───── PROVIDED DATA ─────

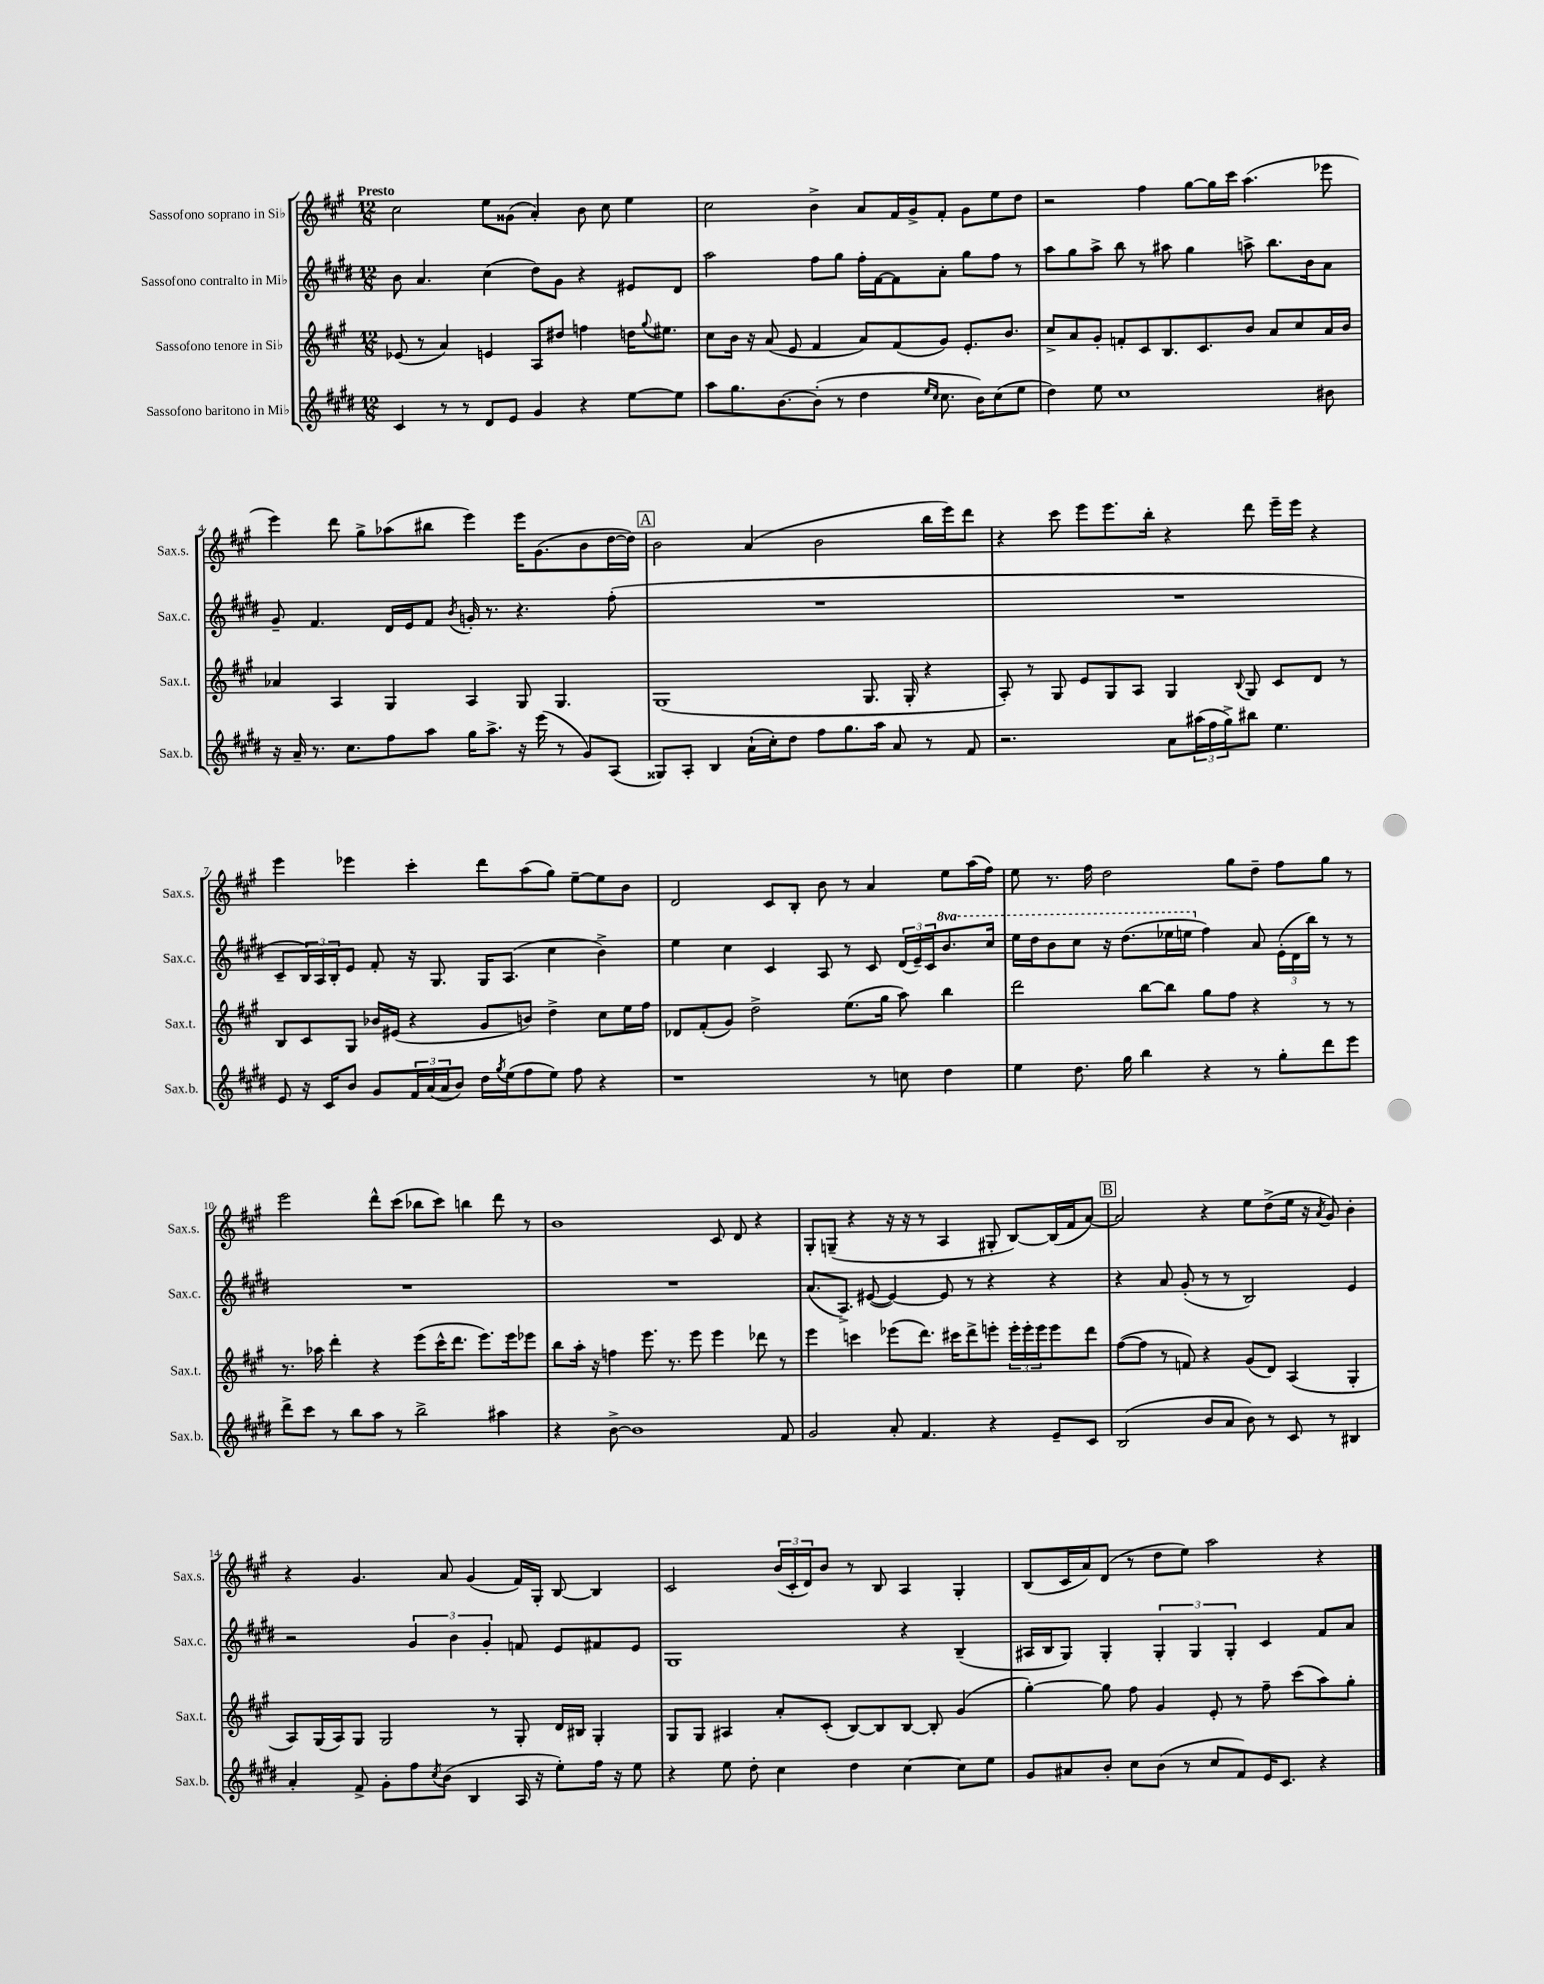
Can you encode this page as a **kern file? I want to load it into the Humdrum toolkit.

**kern	**kern	**kern	**kern
*staff4	*staff3	*staff2	*staff1
*clefG2	*clefG2	*clefG2	*clefG2
*k[f#c#g#d#]	*k[f#c#g#]	*k[f#c#g#d#]	*k[f#c#g#]
*M12/8	*M12/8	*M12/8	*M12/8
4c#	(8e-	8b	2cc#
.	8r	4.a	.
8r	4a)	.	.
8r	.	.	.
8d#	4e	(4cc#	8ee
8e	.	.	(8g##
4g#	8A	8dd#)	4a')
.	8dd#	8g#	.
4r	4ff	4r	8b
.	.	.	8cc#
[8ee	16dd	8e#	4ee
.	8qqgg#	.	.
.	8.ee#	.	.
8ee]	.	8d#	.
=	=	=	=
8aa	8cc#	2aa	2cc#
8.gg#	16b	.	.
.	16r	.	.
.	(8a	.	.
[8.b	.	.	.
.	8e	.	.
(8b']	4f#	8ff#	4b^
8r	.	8gg#	.
4dd#	8a)	16ff#'	8a
.	.	[16f#	.
.	(8f#	8f#]	16f#
.	.	.	16g#^
16qqee	.	.	.
16qqcc#	.	.	.
8.cc#	8g#)	8a'	8f#'
.	8.e'	8gg#	8g#
16b)	.	.	.
(8cc#	.	8ff#	8ee
.	8.b	.	.
8ee	.	8r	8dd
=	=	=	=
4dd#)	8cc#^	8aa	2r
.	8a	8gg#	.
8ee	8g#'	8aa^	.
1cc#	8f'	8bb	.
.	8c#	8r	4ff#
.	8.B	8aa#	.
.	.	4gg#	[8gg#
.	8.c#	.	.
.	.	.	16gg#]
.	.	.	16ccc#
.	8b	8aa^	(4.aa
.	8a	8.bb	.
.	8cc#	.	.
.	.	16b	.
8b#	16a	8a	8eee-
.	16b	.	.
=	=	=	=
16r	4a-	8g#~	4eee)
16a~	.	.	.
8.r	.	4.f#	.
.	4A	.	8ddd
8.cc#	.	.	.
.	.	.	8gg#^
8ff#	4G#	16d#	(8aa-
.	.	16e	.
8aa	.	8f#	8bb#
.	.	8qb	.
16gg#	4A	16g'	4eee)
8.aa^	.	8.r	.
16r	8G#	4.r	16eee
(16eee	.	.	(8.g#
8r	4.G#	.	.
8g#)	.	.	8b
(8A	.	(8ff#'	[16dd
.	.	.	16dd])
=	=	=	=
8G##)	(1G#	1.r	2b
8A'	.	.	.
4B	.	.	.
(16a`	.	.	(4a
16cc#')	.	.	.
8dd#	.	.	.
8ff#	.	.	2b
8.gg#	.	.	.
.	8.G#	.	.
16aa	.	.	.
8a	.	.	.
.	16G#'	.	.
8r	4r	.	16bb
.	.	.	16eee)
8f#	.	.	8ddd
=	=	=	=
2.r	8A')	1.r	4r
.	8r	.	.
.	8G#	.	8ccc#
.	8e	.	8eee
.	8G#	.	8.eee
.	8A	.	.
.	.	.	16bb'
8a	4G#	.	4r
(24aa#	.	.	.
24ff#	.	.	.
24gg#^)	.	.	.
.	8qqB	.	.
8bb#	8G#	.	8ddd
4.ee	8c#	.	16eee~
.	.	.	16eee
.	8d	.	4r
.	8r	.	.
=	=	=	=
8e	8B	8c#~	4eee
16r	8c#	24B)	.
.	.	24A	.
16c#	.	.	.
.	.	24B'	.
8b	8G#	8e	4eee-
8g#	16b-	8f#'	.
.	(16e#	.	.
24f#	4r	16r	4ccc#'
(24a	.	.	.
.	.	8.G#	.
24a	.	.	.
8b)	.	.	.
16dd#	8g#	16G#	8ddd
8qgg#	.	.	.
(16ee	.	(8.A	.
8ff#	8b)	.	(8aa
8ee)	4dd^	4cc#	8gg#)
8ff#	.	.	[8ee~
4r	8cc#	4b^)	8ee]
.	16ee	.	8b
.	16ff#	.	.
=	=	=	=
1r	8d-	4ee	2d
.	(8f#'	.	.
.	8g#)	4cc#	.
.	2dd^	.	.
.	.	4c#	8c#
.	.	.	8B'
.	.	8A	8b
.	(8.ee	8r	8r
8r	.	8c#	4a
.	16gg#	.	.
8cc	8aa)	(24d#	.
.	.	24e~)	.
.	.	24c#	.
4dd#	4bb	8.bb	8ee
.	.	.	(16aa
.	.	16ccc#	16ff#)
=	=	=	=
4ee	2ddd	16eee	8ee
.	.	16ddd#	.
.	.	8bb	8.r
8.dd#	.	8ccc#	.
.	.	.	16ff#
.	.	16r	2dd
16gg#	.	(8.ddd#	.
4bb	[8bb	.	.
.	8bb]	16eee-	.
.	.	16eee	.
4r	8gg#	4ff#)	.
.	8ff#	.	8gg#
8r	4r	8a	8dd~
8gg#'	.	(24e'	8ff#
.	.	24d#	.
.	.	24bb)	.
8ddd#	8r	8r	8gg#
8eee	8r	8r	8r
=	=	=	=
8ddd#^	8.r	1.r	2eee
8ccc#	.	.	.
.	16aa-	.	.
8r	4ddd'	.	.
8bb	.	.	.
8aa	4r	.	8ddd^^
8r	.	.	(8ccc#
2bb^	(8eee	.	8bb-
.	16ccc#^^	.	8ccc#)
.	8.ddd	.	.
.	.	.	4bb
.	8.eee)	.	.
4aa#	.	.	8ddd
.	16eee	.	.
.	8eee-	.	8r
=	=	=	=
4r	8bb	1.r	1b
.	16aa'	.	.
.	16r	.	.
[8b^	4ff	.	.
1b]	.	.	.
.	8.eee	.	.
.	8.r	.	.
.	8eee	.	.
.	4eee	.	8c#
.	.	.	8d
.	8ddd-	.	4r
8f#	8r	.	.
=	=	=	=
2g#	4eee	(8.a	8G#'
.	.	.	(8G~
.	.	8.A^)	.
.	4ccc	.	4r
.	.	([8e#	.
8a'	(8eee-	4e#_)	16r
.	.	.	16r
4.f#	8.ddd)	.	8r
.	.	8e#]	4A
.	16ccc#	.	.
.	8ddd^	8r	.
4r	8eee'	4r	8G#'
.	24eee'	.	[8B)
.	24eee'	.	.
.	24eee	.	.
8e~	8eee	4r	(16B]
.	.	.	16f#
8c#	8ddd	.	[8a)
=	=	=	=
(2B	([8ff#	4r	2a]
.	8ff#]	.	.
.	8r	8a	.
.	8f)	(8g#'	.
8b	4r	8r	4r
8a	.	8r	.
8b)	(8g#	2B)	8ee
8r	8d)	.	(8dd^
8c#	(4A	.	16ee
.	.	.	16r
.	.	.	8qa
8r	.	.	8g#)
4B#	4G#'	4e	4b'
=	=	=	=
4a'	8A)	2r	4r
.	(16G#	.	.
.	16A)	.	.
8f#^	8G#	.	4.g#
8g#'	2G#	.	.
8ff#	.	6g#	.
8qcc#	.	.	.
(8b	.	.	8a
.	.	6b	.
4B	.	.	(4g#
.	.	6g#'	.
.	8r	.	.
16A	8G#'	8f	16f#)
16r	.	.	16G#'
8ee')	16d	8e	[8B
.	16B#	.	.
16ff#	4G#'	8f#	4B]
16r	.	.	.
8ee	.	8e	.
=	=	=	=
4r	8G#	1G#	2c#
.	8G#	.	.
8ee	4A#	.	.
8dd#'	.	.	.
4cc#	8a'	.	(24b
.	.	.	24c#'
.	.	.	24d)
.	(8c#'	.	8b
4dd#	[8B)	.	8r
.	8B]	.	8B
[4cc#	[8B	4r	4A
.	8B']	.	.
8cc#]	(4g#	(4B~	4G#'
8ee	.	.	.
=	=	=	=
8g#	[4gg#')	16A#	(8B
.	.	16B	.
8a#	.	8G#)	16c#
.	.	.	16a)
8b'	8gg#]	4G#'	(8d
8cc#	8ff#	.	8r
(8b	4g#	6G#'	8dd
8r	.	.	8ee)
.	.	6G#	.
8cc#	8e'	.	2aa
.	.	6G#'	.
8f#)	8r	.	.
16e	8ff#~	4c#	.
8.c#	.	.	.
.	(8ccc#	.	.
4r	8aa)	8f#	4r
.	8gg#'	8a	.
==	==	==	==
*-	*-	*-	*-
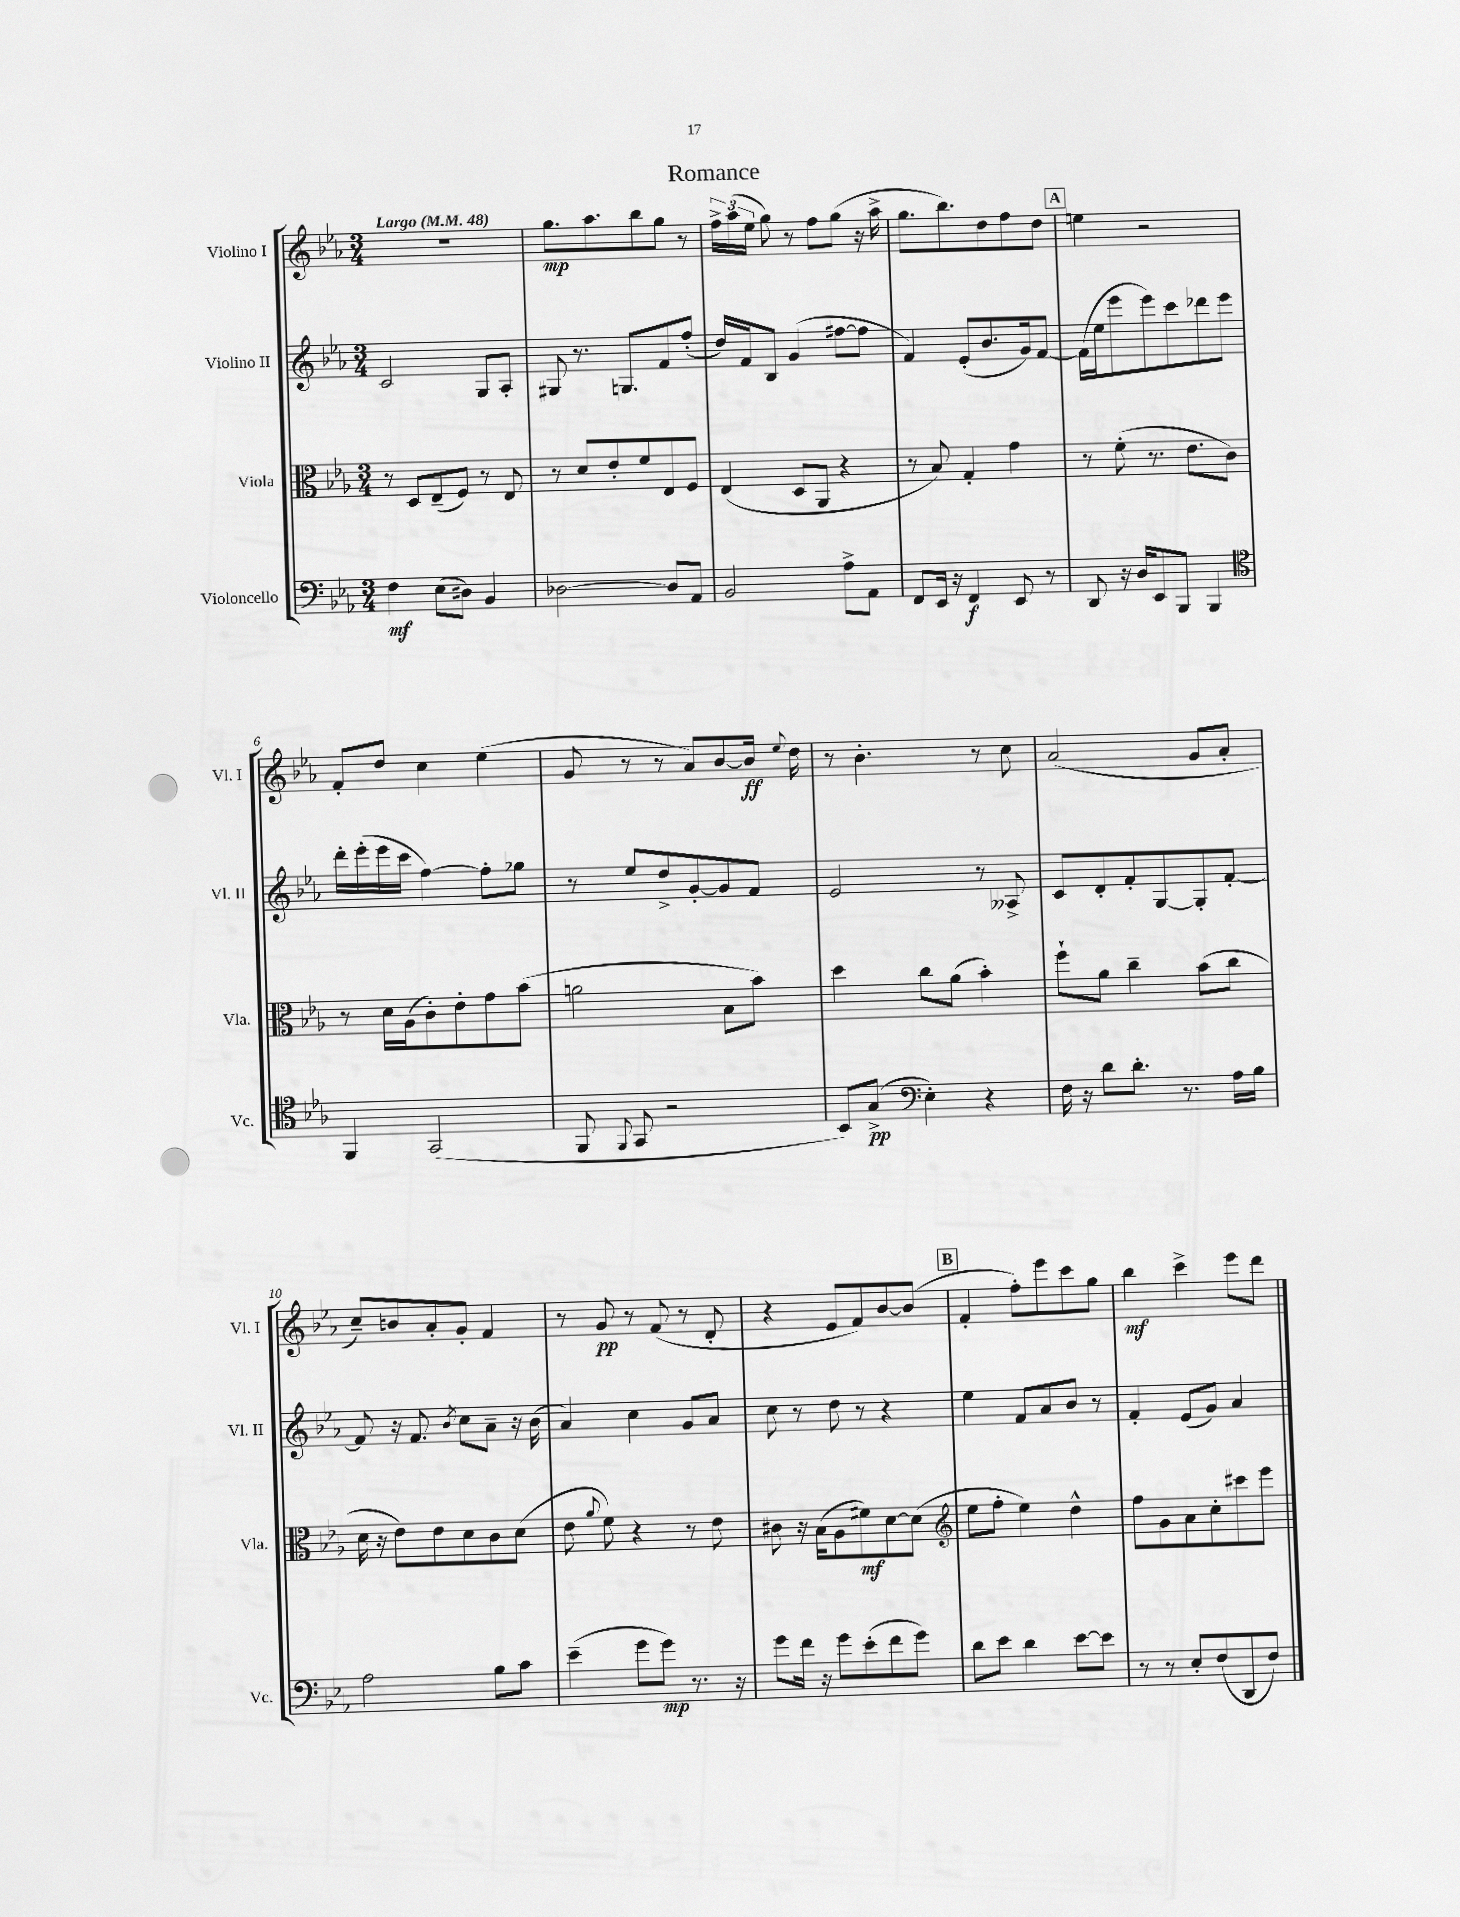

─────

**TASK REQUIREMENTS**
Report every line of the data above that contains the string "kern". Treat uppercase and lowercase letters as different.

**FINISHED TASK**
Can you encode this page as a **kern file? I want to load it into the Humdrum toolkit.
**kern	**kern	**kern	**kern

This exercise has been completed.